AUFGABE — Filtere das folgende Listing und übernimm jede Zeile, in der die Zeichenkette "kern" vorkommt.

GEGEBENE DATEN —
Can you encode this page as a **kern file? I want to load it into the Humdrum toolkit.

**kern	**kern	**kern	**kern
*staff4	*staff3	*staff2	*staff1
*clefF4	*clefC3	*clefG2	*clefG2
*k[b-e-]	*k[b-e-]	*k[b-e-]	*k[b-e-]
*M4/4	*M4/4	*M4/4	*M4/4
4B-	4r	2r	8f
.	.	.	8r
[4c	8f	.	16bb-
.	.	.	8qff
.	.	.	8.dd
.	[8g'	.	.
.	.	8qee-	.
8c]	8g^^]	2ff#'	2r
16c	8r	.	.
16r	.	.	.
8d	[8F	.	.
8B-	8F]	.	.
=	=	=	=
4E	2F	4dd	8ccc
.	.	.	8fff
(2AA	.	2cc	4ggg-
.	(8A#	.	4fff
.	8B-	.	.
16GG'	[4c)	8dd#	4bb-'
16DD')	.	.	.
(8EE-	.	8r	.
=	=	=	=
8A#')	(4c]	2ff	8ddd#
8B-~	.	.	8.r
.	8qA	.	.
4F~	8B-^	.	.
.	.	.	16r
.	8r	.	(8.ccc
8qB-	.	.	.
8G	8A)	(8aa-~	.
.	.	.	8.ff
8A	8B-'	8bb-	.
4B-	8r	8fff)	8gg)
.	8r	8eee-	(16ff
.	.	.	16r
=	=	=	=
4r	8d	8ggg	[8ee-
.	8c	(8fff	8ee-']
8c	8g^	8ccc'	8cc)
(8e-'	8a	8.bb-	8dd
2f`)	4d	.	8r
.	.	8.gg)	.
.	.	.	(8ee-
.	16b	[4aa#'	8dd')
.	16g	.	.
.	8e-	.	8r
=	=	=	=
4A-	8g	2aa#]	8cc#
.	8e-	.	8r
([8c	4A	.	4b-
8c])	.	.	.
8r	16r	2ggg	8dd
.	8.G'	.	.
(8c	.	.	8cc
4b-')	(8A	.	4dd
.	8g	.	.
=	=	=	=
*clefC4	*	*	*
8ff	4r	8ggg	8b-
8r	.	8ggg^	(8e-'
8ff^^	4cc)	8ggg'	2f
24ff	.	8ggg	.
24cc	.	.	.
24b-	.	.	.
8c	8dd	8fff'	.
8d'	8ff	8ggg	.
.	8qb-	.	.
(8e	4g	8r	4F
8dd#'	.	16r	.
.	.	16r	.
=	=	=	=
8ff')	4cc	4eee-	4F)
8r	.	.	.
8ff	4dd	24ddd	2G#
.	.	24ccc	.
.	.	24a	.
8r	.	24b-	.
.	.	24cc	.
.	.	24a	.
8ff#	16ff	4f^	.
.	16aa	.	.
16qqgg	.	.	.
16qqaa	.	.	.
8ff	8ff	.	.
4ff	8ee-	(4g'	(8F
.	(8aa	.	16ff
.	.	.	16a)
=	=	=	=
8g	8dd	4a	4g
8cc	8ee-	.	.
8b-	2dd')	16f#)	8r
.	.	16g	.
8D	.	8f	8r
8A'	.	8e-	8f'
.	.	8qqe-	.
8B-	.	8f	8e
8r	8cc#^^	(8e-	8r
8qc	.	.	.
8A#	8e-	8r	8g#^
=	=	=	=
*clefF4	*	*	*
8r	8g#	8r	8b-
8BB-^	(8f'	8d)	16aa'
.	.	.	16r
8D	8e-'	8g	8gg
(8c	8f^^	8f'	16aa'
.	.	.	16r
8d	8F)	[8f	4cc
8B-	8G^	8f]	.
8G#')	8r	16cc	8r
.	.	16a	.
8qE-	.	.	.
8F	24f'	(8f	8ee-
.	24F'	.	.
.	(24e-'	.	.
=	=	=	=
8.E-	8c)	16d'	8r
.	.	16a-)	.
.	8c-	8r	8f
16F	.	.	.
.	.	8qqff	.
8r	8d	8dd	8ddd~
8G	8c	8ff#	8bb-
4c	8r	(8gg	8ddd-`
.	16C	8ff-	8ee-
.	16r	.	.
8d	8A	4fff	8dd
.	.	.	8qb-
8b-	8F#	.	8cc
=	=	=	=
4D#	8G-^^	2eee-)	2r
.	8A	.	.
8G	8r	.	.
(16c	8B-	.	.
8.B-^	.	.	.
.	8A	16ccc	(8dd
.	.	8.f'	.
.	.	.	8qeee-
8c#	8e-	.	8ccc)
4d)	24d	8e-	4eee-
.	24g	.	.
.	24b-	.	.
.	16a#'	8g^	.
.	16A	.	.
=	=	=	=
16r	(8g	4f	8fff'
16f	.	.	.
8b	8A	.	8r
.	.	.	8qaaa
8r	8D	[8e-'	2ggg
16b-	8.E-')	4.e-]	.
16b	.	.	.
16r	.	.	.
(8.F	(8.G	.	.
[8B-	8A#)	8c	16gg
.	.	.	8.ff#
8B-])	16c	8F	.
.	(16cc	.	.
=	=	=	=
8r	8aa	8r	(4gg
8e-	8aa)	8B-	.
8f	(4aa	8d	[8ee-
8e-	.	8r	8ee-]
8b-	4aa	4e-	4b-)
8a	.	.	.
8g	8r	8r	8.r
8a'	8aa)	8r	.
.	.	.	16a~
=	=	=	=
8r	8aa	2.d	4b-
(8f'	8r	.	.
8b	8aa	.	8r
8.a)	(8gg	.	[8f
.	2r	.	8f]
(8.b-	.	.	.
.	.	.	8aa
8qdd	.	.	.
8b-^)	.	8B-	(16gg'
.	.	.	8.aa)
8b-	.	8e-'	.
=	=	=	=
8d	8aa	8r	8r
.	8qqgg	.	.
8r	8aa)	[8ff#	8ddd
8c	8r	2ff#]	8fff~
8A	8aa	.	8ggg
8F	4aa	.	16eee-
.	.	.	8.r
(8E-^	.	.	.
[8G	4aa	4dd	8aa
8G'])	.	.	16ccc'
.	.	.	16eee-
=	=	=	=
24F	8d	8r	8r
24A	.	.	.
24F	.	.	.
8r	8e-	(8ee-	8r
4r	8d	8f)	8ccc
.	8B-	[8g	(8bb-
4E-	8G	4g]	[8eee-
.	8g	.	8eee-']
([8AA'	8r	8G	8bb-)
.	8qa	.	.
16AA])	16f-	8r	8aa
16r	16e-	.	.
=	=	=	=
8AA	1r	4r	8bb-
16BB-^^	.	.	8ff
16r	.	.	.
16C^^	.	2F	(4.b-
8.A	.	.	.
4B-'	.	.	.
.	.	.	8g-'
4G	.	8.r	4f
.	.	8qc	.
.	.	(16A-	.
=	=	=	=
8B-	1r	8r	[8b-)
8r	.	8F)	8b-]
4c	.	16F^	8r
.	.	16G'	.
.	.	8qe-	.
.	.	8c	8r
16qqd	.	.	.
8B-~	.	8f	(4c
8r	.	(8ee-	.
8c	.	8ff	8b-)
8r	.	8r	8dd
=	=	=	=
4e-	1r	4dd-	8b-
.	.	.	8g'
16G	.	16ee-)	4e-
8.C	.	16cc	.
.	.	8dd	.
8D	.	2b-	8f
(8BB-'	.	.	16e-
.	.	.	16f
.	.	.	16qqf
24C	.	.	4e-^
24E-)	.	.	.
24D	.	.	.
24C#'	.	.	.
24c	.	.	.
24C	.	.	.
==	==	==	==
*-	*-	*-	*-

ANTWORT —
Can you encode this page as a **kern file? I want to load it into the Humdrum toolkit.
**kern	**kern	**kern	**kern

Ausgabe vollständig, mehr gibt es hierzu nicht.